- _Source records_
* * *
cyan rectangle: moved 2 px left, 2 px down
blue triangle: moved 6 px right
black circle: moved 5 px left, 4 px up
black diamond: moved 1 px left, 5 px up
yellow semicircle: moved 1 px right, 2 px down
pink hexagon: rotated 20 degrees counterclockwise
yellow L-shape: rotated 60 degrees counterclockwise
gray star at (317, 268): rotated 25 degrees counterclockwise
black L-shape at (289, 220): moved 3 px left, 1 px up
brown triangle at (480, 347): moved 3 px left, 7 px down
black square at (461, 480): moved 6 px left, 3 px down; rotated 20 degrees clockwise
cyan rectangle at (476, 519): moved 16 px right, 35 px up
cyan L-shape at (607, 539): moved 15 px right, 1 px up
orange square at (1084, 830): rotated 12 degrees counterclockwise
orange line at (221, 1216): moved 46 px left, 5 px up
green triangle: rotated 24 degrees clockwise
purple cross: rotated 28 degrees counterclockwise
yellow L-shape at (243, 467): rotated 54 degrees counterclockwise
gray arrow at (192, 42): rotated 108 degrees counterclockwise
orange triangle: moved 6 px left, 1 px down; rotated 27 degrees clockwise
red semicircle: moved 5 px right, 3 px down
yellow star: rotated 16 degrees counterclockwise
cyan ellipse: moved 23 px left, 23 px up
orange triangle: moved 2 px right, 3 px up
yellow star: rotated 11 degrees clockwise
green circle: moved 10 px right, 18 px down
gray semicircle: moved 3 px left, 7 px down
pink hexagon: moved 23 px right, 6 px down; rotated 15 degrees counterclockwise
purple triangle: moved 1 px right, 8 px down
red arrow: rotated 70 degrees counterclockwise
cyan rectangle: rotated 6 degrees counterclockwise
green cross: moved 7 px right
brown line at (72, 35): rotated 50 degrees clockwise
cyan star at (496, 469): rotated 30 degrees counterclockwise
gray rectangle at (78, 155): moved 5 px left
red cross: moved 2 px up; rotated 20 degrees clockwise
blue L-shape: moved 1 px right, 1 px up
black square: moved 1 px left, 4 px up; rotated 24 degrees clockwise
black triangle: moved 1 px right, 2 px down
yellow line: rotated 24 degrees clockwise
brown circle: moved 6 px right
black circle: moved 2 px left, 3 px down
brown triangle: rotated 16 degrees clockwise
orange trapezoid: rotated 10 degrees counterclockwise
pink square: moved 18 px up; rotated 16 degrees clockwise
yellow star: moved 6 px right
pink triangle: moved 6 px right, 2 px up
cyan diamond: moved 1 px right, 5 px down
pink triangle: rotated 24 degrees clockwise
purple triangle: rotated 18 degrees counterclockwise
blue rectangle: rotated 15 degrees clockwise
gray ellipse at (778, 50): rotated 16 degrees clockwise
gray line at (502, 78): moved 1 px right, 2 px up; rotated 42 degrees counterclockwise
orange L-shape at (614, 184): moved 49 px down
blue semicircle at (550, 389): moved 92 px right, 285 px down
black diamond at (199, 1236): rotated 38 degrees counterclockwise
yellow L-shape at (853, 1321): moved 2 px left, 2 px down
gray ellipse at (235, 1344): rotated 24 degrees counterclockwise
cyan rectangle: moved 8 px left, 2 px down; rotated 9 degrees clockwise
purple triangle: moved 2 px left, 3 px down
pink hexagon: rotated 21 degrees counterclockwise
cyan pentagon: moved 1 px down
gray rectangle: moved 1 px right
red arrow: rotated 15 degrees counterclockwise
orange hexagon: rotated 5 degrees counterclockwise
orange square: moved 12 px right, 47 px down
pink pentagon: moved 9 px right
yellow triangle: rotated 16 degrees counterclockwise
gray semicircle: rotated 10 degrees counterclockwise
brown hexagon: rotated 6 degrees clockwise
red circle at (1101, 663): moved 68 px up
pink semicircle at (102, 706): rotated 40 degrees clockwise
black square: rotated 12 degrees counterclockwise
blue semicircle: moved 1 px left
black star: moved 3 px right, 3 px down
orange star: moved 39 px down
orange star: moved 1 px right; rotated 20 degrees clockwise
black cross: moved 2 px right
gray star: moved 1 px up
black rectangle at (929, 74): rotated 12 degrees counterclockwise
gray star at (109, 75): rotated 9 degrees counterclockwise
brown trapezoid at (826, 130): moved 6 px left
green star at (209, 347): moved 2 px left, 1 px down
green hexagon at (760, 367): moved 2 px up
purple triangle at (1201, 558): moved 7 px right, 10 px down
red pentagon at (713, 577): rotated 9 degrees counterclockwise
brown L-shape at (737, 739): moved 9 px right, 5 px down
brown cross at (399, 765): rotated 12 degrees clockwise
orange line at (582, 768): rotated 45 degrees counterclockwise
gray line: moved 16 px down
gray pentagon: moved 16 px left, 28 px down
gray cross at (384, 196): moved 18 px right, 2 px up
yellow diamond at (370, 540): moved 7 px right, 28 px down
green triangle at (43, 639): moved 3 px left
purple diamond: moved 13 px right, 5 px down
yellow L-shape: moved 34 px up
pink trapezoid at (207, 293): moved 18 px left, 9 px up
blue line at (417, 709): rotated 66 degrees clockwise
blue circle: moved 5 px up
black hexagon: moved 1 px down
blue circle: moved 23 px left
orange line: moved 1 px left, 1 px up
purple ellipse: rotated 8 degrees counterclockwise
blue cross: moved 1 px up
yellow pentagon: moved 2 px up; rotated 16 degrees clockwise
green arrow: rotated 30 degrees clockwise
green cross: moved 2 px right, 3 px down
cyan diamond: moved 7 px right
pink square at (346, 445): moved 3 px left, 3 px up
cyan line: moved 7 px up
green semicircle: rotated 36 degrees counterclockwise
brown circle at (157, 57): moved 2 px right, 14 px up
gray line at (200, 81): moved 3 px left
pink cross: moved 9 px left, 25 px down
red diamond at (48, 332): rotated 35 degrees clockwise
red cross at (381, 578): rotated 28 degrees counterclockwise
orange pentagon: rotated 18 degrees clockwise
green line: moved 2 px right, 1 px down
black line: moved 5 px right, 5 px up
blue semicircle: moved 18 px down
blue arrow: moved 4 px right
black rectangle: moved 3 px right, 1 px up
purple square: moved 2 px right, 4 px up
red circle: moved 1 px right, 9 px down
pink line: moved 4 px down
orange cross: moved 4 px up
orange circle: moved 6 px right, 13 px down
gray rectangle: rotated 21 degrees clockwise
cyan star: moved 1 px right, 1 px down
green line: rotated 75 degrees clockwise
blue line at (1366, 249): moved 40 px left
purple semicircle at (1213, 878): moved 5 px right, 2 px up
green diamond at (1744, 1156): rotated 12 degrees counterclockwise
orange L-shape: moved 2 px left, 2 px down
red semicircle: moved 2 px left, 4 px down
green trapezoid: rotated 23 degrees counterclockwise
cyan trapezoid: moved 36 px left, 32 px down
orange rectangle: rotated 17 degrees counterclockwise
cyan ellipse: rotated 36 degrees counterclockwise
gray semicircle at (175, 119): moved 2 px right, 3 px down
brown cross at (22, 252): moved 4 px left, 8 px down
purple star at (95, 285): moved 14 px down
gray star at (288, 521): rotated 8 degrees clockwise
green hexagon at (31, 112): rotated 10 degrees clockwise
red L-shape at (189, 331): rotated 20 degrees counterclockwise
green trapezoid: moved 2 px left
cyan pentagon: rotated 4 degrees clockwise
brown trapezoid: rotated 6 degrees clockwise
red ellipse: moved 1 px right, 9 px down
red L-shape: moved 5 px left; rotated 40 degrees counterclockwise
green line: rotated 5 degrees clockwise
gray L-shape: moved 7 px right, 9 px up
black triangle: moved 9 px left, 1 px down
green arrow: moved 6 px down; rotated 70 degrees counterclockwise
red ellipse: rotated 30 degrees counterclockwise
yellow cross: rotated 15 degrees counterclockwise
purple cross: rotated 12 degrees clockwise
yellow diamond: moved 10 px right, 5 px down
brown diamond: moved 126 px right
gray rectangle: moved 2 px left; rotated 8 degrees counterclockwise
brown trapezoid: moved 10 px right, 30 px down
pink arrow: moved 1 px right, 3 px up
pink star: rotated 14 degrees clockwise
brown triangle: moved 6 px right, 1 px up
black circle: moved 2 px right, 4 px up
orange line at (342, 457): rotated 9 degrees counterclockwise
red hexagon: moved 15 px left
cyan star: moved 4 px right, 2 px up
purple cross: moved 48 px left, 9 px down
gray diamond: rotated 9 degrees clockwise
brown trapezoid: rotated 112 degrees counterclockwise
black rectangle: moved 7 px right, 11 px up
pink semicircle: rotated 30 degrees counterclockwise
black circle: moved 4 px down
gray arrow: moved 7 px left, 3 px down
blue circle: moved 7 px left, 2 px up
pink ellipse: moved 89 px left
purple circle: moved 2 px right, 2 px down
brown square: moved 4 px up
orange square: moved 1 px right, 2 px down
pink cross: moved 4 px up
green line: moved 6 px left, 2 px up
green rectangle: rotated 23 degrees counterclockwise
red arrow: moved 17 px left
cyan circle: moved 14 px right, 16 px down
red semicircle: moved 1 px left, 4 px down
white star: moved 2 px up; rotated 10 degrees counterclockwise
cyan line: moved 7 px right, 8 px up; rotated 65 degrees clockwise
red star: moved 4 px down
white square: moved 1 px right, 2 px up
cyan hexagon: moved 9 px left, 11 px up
* * *
- _What needs to be done_
Using the records above, write out exactly the lines between the one holding "pink arrow: moved 1 px right, 3 px up" and the one holding "white star: moved", inclusive; leave everything else out.

- _Written reply_
pink arrow: moved 1 px right, 3 px up
pink star: rotated 14 degrees clockwise
brown triangle: moved 6 px right, 1 px up
black circle: moved 2 px right, 4 px up
orange line at (342, 457): rotated 9 degrees counterclockwise
red hexagon: moved 15 px left
cyan star: moved 4 px right, 2 px up
purple cross: moved 48 px left, 9 px down
gray diamond: rotated 9 degrees clockwise
brown trapezoid: rotated 112 degrees counterclockwise
black rectangle: moved 7 px right, 11 px up
pink semicircle: rotated 30 degrees counterclockwise
black circle: moved 4 px down
gray arrow: moved 7 px left, 3 px down
blue circle: moved 7 px left, 2 px up
pink ellipse: moved 89 px left
purple circle: moved 2 px right, 2 px down
brown square: moved 4 px up
orange square: moved 1 px right, 2 px down
pink cross: moved 4 px up
green line: moved 6 px left, 2 px up
green rectangle: rotated 23 degrees counterclockwise
red arrow: moved 17 px left
cyan circle: moved 14 px right, 16 px down
red semicircle: moved 1 px left, 4 px down
white star: moved 2 px up; rotated 10 degrees counterclockwise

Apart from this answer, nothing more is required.